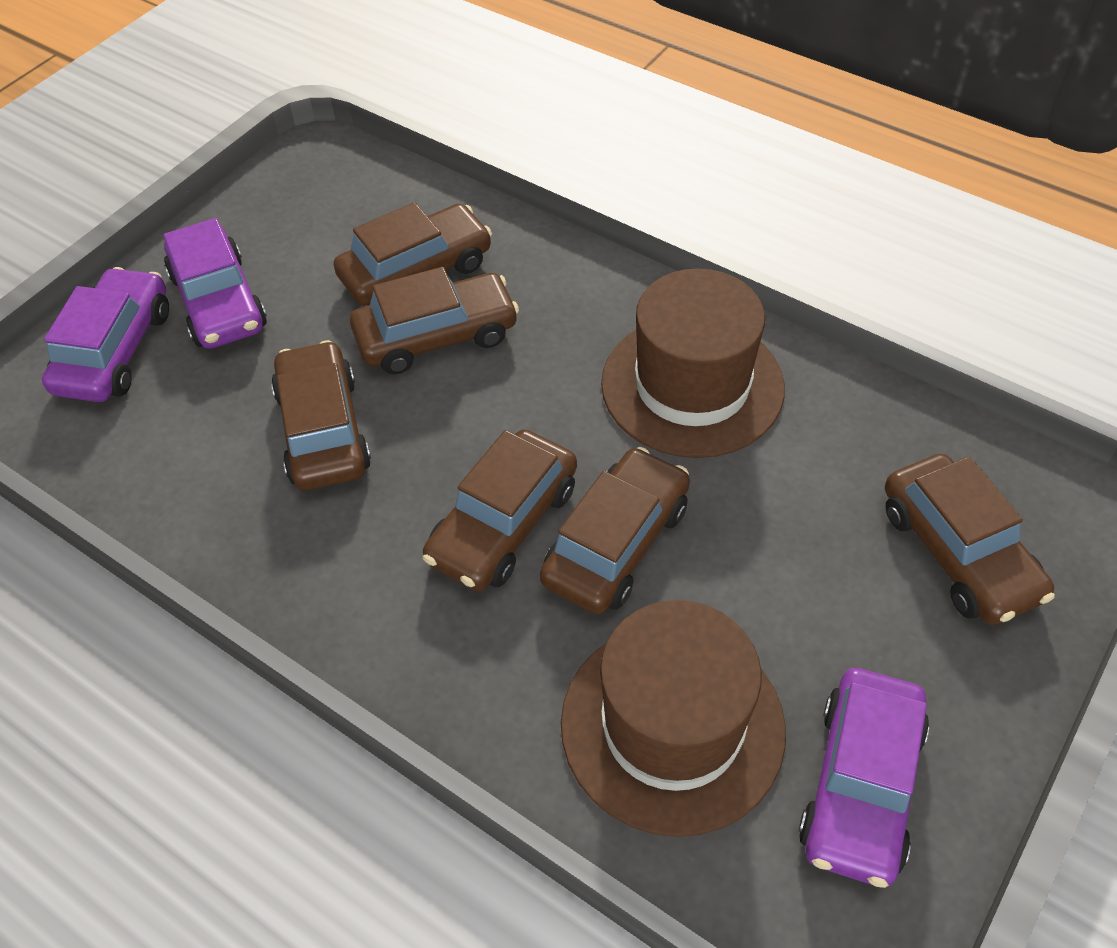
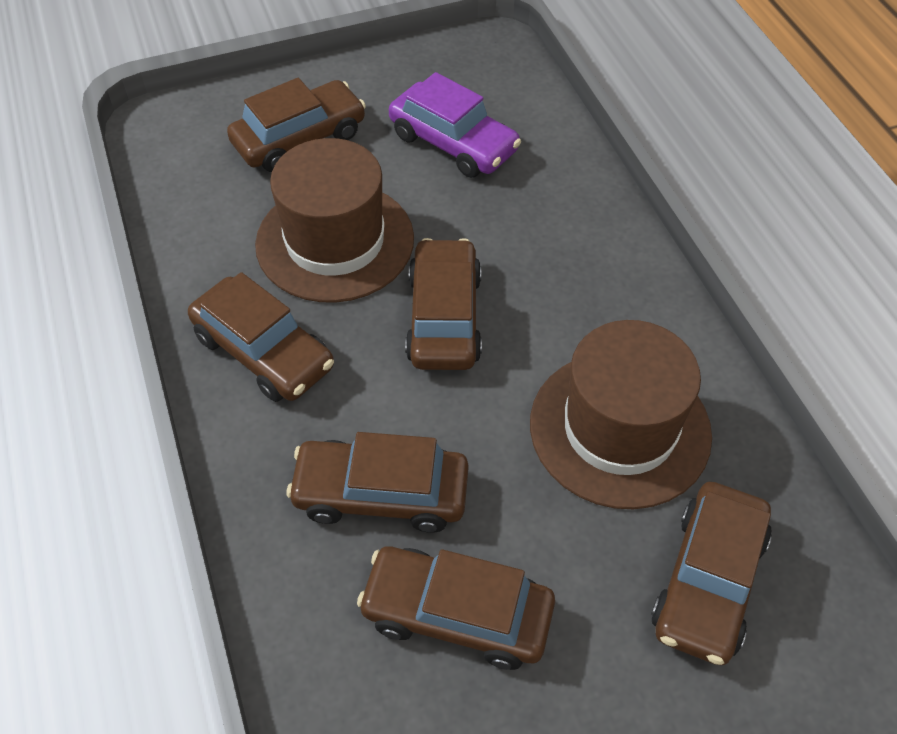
purple car: 3 -> 1

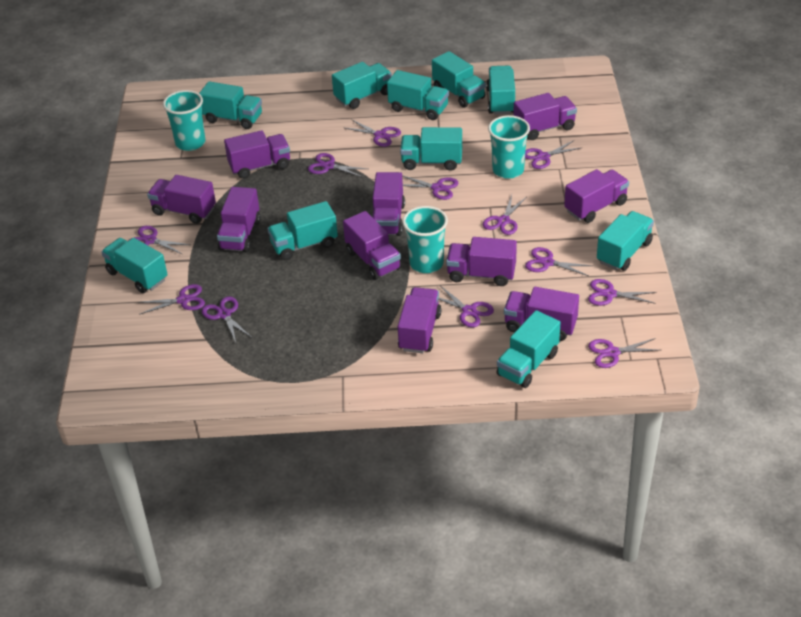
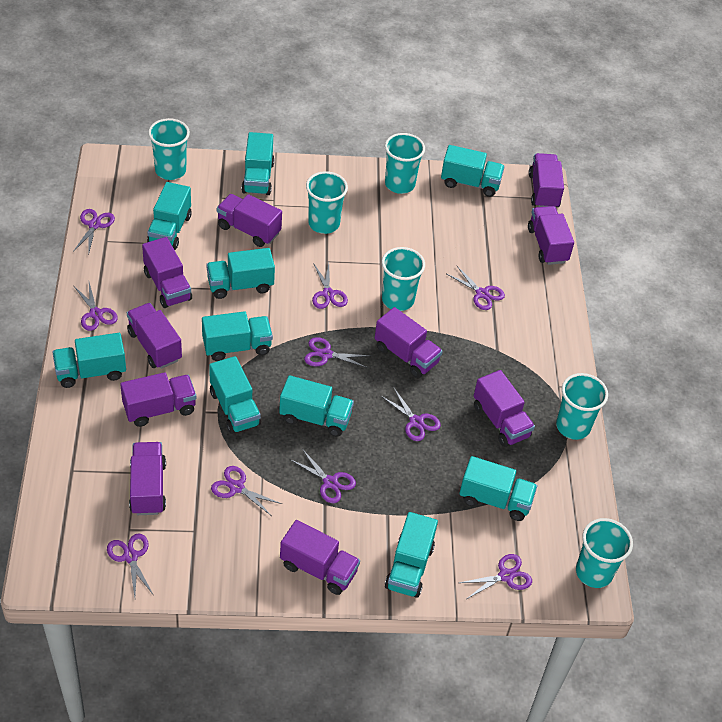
purple scissors: 12 -> 10
turquoise cup: 3 -> 6

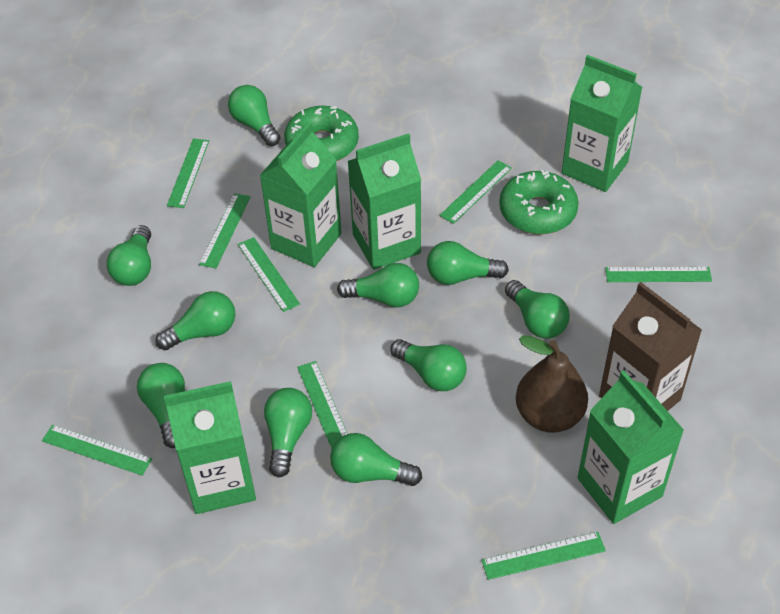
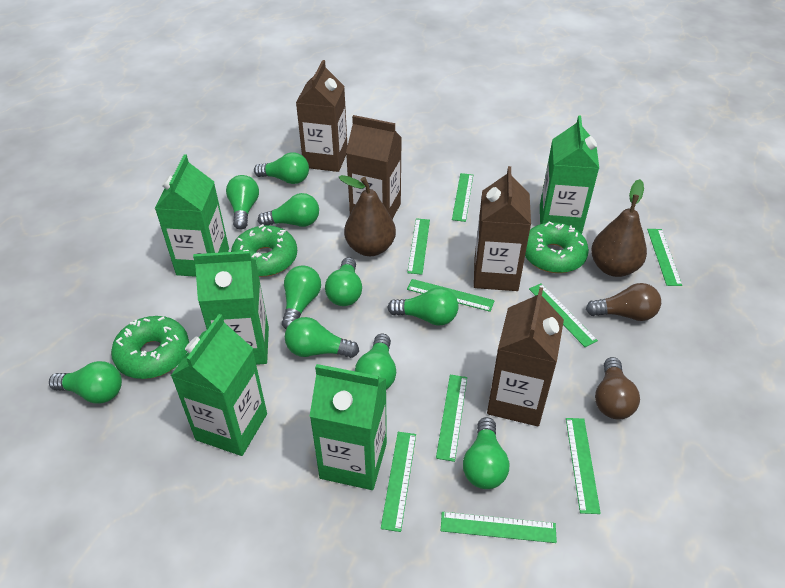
brown carton: 1 -> 4
brown light bulb: 0 -> 2
brown pear: 1 -> 2
green donut: 2 -> 3
green ruler: 8 -> 9

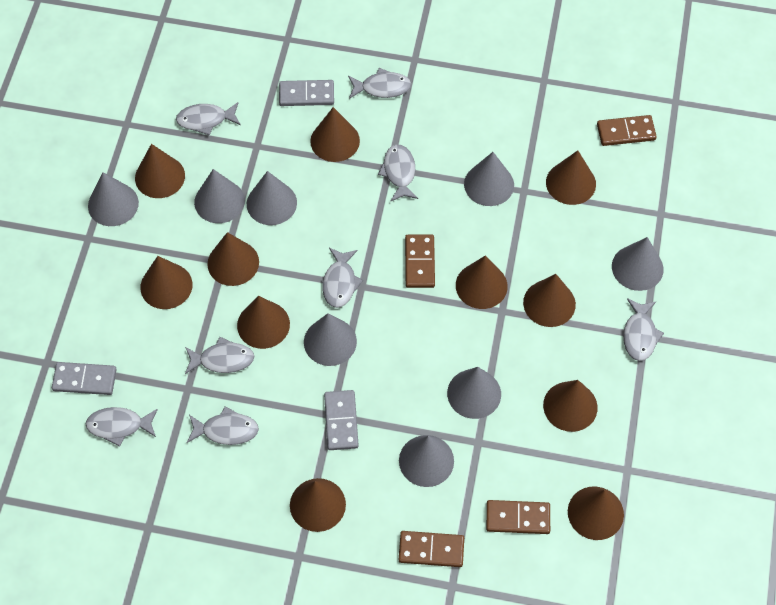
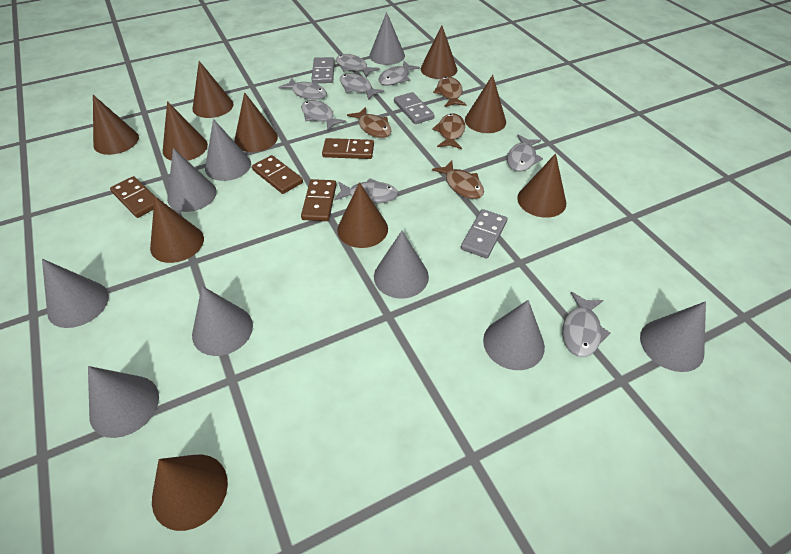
brown cone: 11 -> 10
brown fish: 0 -> 4
grey cone: 8 -> 9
___
_WHAT THE TASK REQUIRES:_ Show each line of the data that contains the string "brown".

_EXERCISE RESPONSE:_
brown carton: 1 -> 4
brown light bulb: 0 -> 2
brown pear: 1 -> 2
brown cone: 11 -> 10
brown fish: 0 -> 4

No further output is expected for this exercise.